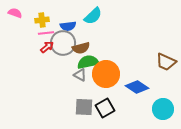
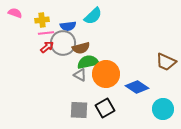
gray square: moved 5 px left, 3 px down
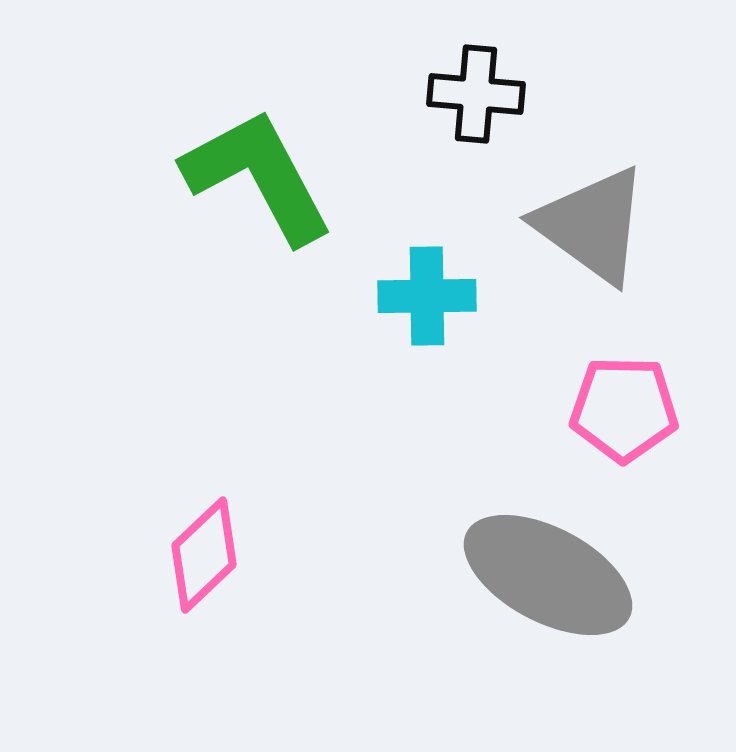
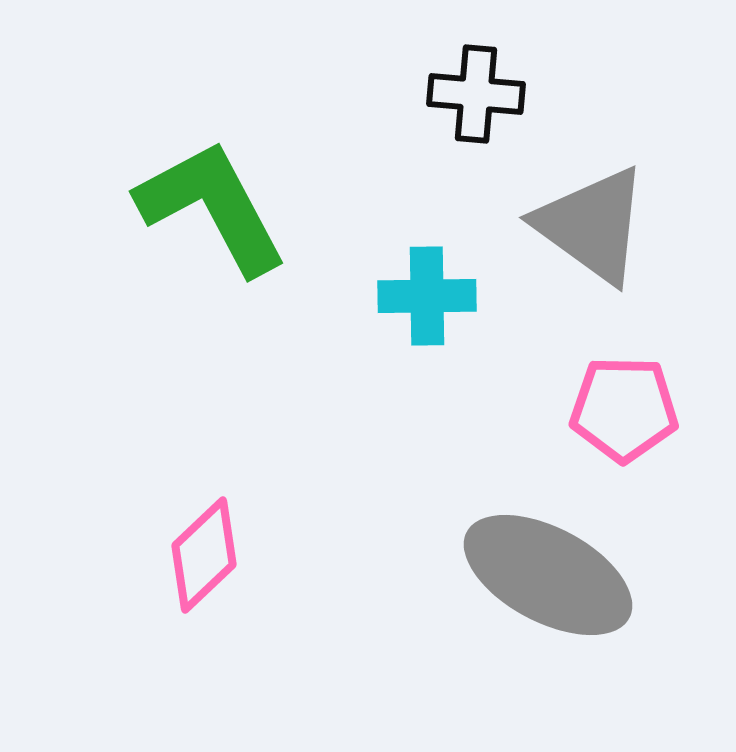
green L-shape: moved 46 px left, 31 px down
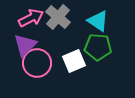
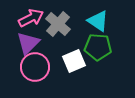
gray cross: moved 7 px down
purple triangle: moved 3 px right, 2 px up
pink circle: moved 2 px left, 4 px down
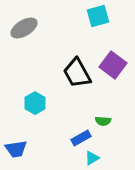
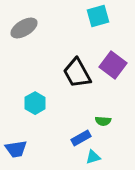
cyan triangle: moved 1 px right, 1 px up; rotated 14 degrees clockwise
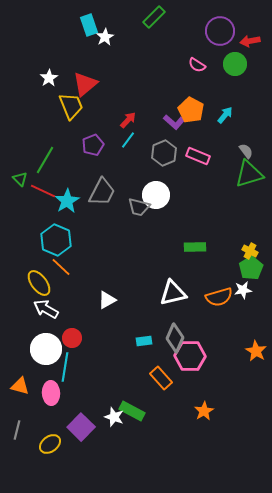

======

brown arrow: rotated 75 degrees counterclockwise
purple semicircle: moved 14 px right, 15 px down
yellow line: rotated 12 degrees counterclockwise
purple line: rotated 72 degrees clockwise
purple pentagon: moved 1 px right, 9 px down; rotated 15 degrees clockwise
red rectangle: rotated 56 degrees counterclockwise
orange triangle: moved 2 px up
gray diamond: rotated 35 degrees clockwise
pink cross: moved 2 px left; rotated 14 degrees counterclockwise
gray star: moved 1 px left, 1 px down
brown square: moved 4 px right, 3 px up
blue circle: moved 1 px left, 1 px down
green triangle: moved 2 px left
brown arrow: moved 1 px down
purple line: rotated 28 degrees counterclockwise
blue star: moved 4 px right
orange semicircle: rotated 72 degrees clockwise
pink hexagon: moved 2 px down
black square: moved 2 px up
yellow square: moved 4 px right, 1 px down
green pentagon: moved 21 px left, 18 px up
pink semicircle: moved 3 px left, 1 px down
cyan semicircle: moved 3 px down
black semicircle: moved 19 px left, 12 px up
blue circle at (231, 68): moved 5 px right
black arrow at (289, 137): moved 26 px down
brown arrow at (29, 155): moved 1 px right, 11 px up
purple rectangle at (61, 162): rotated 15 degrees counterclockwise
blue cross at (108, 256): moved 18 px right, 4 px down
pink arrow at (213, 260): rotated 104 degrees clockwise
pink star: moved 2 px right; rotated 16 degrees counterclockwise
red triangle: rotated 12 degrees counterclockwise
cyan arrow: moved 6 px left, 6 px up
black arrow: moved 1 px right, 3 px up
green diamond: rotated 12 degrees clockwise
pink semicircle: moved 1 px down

======

### Exercise directions:
Look back at the data above. Transcribe exactly the lines starting at the line that contains "orange triangle: moved 2 px up" and ending at the line that contains "blue star: moved 4 px right".

### Result for this exercise:
orange triangle: moved 2 px up
gray diamond: rotated 35 degrees clockwise
pink cross: moved 2 px left; rotated 14 degrees counterclockwise
gray star: moved 1 px left, 1 px down
brown square: moved 4 px right, 3 px up
blue circle: moved 1 px left, 1 px down
green triangle: moved 2 px left
brown arrow: moved 1 px down
purple line: rotated 28 degrees counterclockwise
blue star: moved 4 px right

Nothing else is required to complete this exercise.